_Data excerpts_

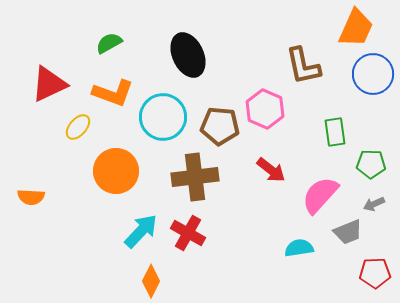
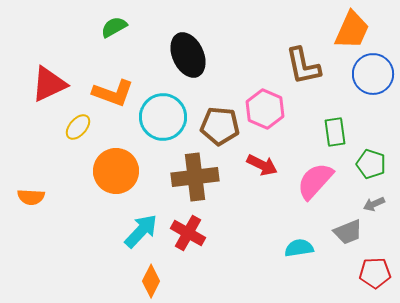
orange trapezoid: moved 4 px left, 2 px down
green semicircle: moved 5 px right, 16 px up
green pentagon: rotated 16 degrees clockwise
red arrow: moved 9 px left, 5 px up; rotated 12 degrees counterclockwise
pink semicircle: moved 5 px left, 14 px up
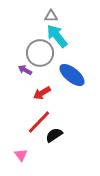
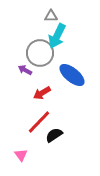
cyan arrow: rotated 115 degrees counterclockwise
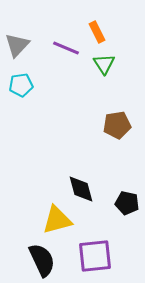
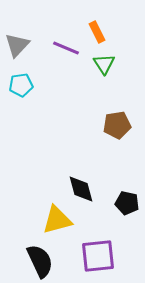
purple square: moved 3 px right
black semicircle: moved 2 px left, 1 px down
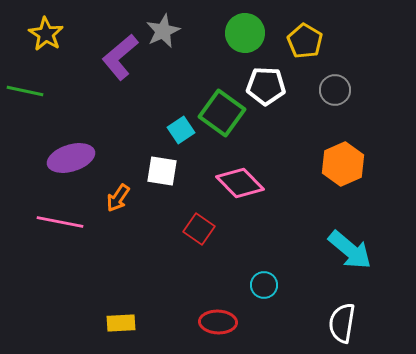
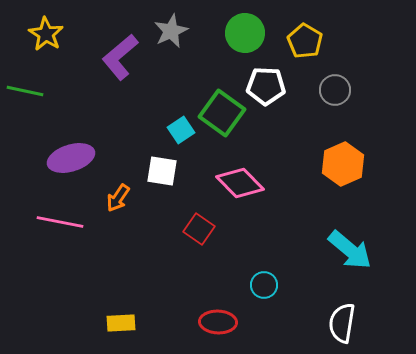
gray star: moved 8 px right
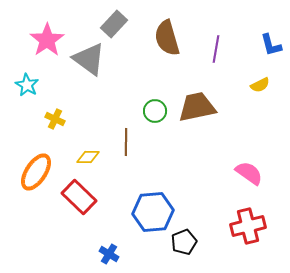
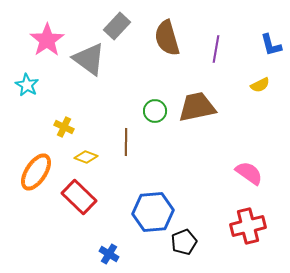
gray rectangle: moved 3 px right, 2 px down
yellow cross: moved 9 px right, 8 px down
yellow diamond: moved 2 px left; rotated 20 degrees clockwise
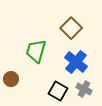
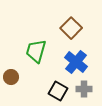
brown circle: moved 2 px up
gray cross: rotated 28 degrees counterclockwise
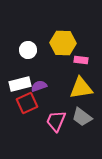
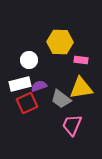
yellow hexagon: moved 3 px left, 1 px up
white circle: moved 1 px right, 10 px down
gray trapezoid: moved 21 px left, 18 px up
pink trapezoid: moved 16 px right, 4 px down
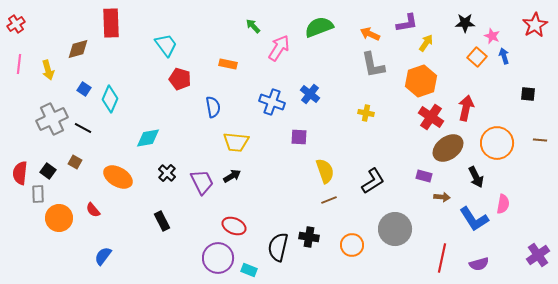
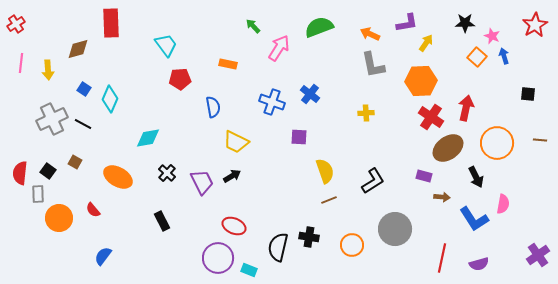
pink line at (19, 64): moved 2 px right, 1 px up
yellow arrow at (48, 70): rotated 12 degrees clockwise
red pentagon at (180, 79): rotated 20 degrees counterclockwise
orange hexagon at (421, 81): rotated 16 degrees clockwise
yellow cross at (366, 113): rotated 14 degrees counterclockwise
black line at (83, 128): moved 4 px up
yellow trapezoid at (236, 142): rotated 20 degrees clockwise
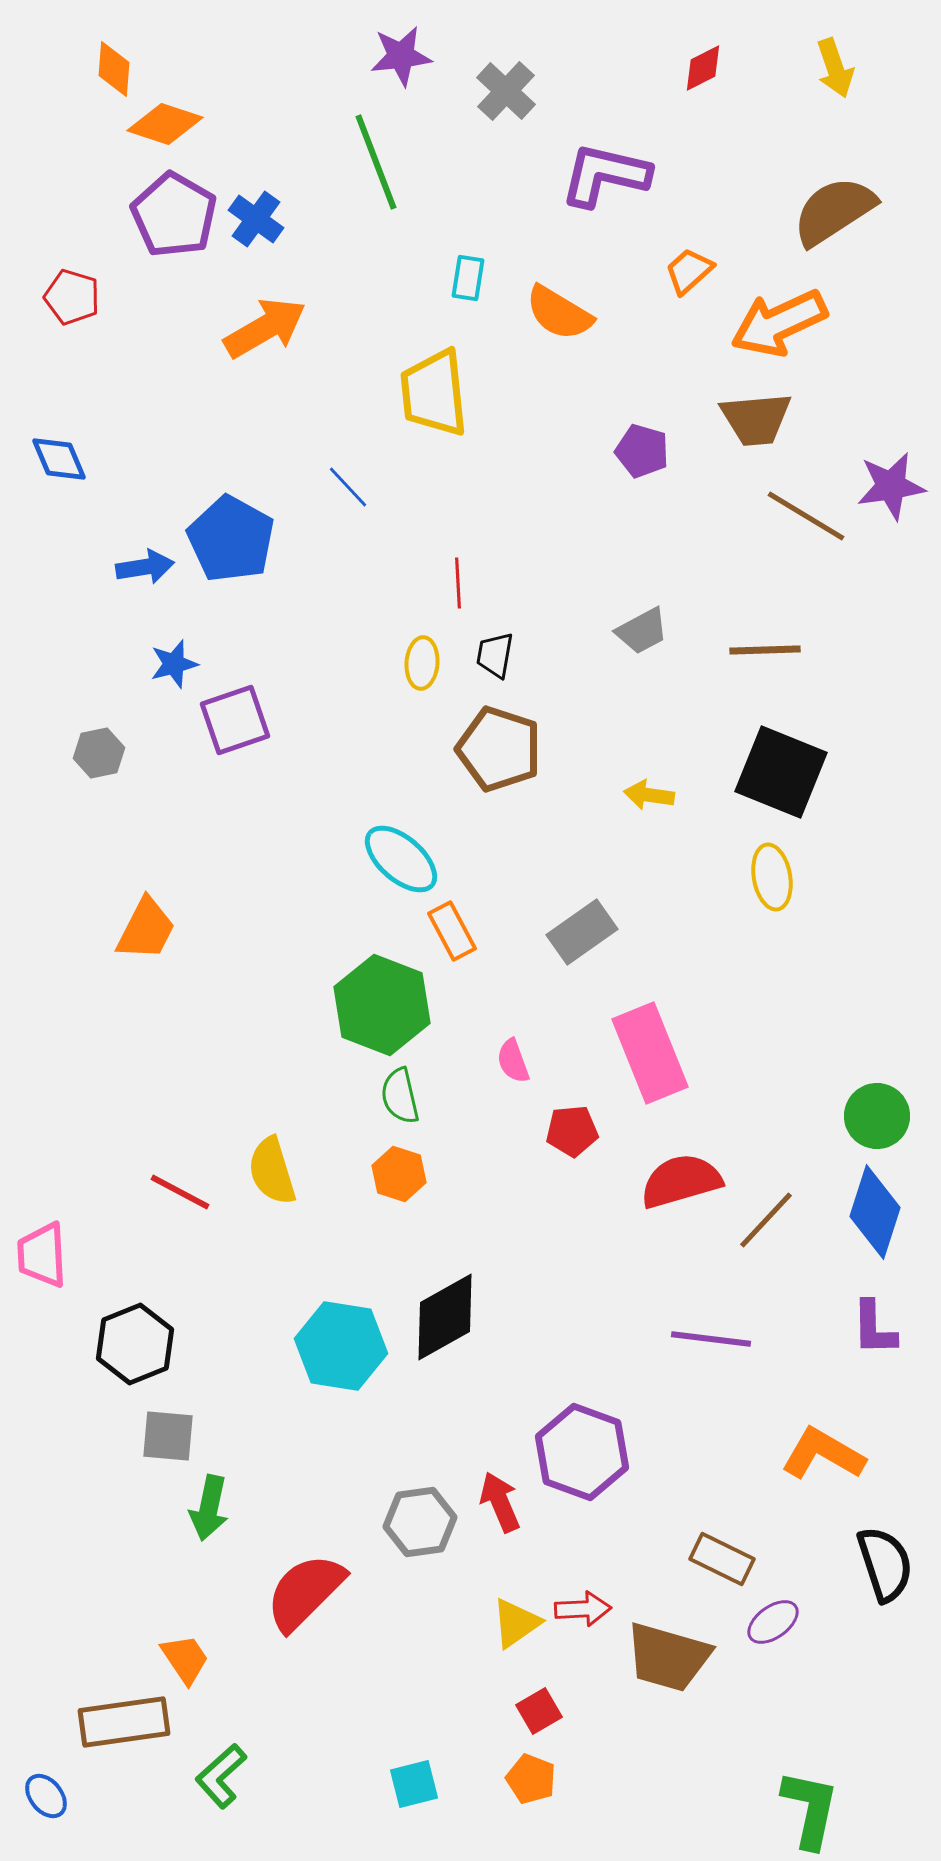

_Exercise description_
Leaving out the pictures, restate the listing above exactly.

_Exercise result_
orange trapezoid: moved 4 px left, 2 px down
green semicircle: moved 5 px right, 16 px up
green pentagon: rotated 16 degrees clockwise
red arrow: moved 9 px left, 5 px up; rotated 12 degrees counterclockwise
pink semicircle: moved 5 px left, 14 px up
cyan arrow: rotated 115 degrees counterclockwise
purple square: moved 3 px right
black semicircle: moved 2 px left, 1 px down
gray star: moved 8 px right
gray rectangle: moved 3 px right, 2 px down
yellow cross: moved 9 px right, 8 px down
yellow diamond: moved 2 px left; rotated 20 degrees clockwise
brown circle: moved 2 px up
gray cross: rotated 28 degrees counterclockwise
yellow hexagon: moved 3 px left, 1 px up
white circle: moved 1 px right, 10 px down
gray trapezoid: moved 21 px left, 18 px up
pink trapezoid: moved 16 px right, 4 px down
pink line at (19, 64): moved 2 px right, 1 px up
yellow arrow at (48, 70): rotated 12 degrees clockwise
red pentagon at (180, 79): rotated 20 degrees counterclockwise
orange hexagon at (421, 81): rotated 16 degrees clockwise
yellow cross at (366, 113): rotated 14 degrees counterclockwise
black line at (83, 128): moved 4 px up
yellow trapezoid at (236, 142): rotated 20 degrees clockwise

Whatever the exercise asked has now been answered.